* The problem *
Please copy the lines below word for word, omitting the pictures.

Records from a collection:
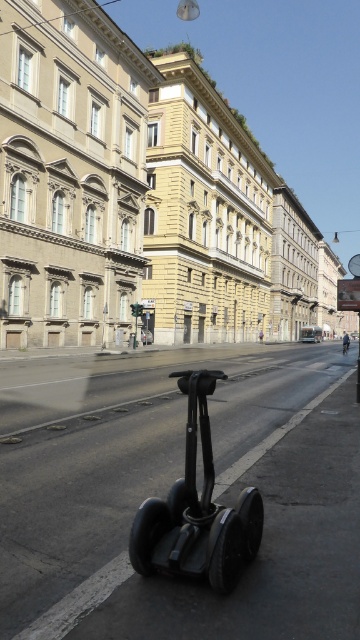
Does black rubber scooter at center appear on the left side of green metallic bus at center?

Indeed, black rubber scooter at center is positioned on the left side of green metallic bus at center.

Between point (205, 554) and point (317, 330), which one is positioned in front?

Point (205, 554) is in front.

Does point (141, 545) lie behind point (300, 330)?

That is False.

Image resolution: width=360 pixels, height=640 pixels. Identify the location of black rubber scooter at center. (196, 509).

* Answer for this exercise *
Does black rubber scooter at center appear on the left side of green metallic bus at center?

Indeed, black rubber scooter at center is positioned on the left side of green metallic bus at center.

Between point (205, 554) and point (317, 330), which one is positioned in front?

Point (205, 554) is in front.

Does point (141, 545) lie behind point (300, 330)?

That is False.

Image resolution: width=360 pixels, height=640 pixels. Identify the location of black rubber scooter at center. (196, 509).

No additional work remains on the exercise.